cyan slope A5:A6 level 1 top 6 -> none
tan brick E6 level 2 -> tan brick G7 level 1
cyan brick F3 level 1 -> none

Your objective
Wherever a line in the data above contains the word "brick", copy that line.

Answer to the problem
tan brick E6 level 2 -> tan brick G7 level 1
cyan brick F3 level 1 -> none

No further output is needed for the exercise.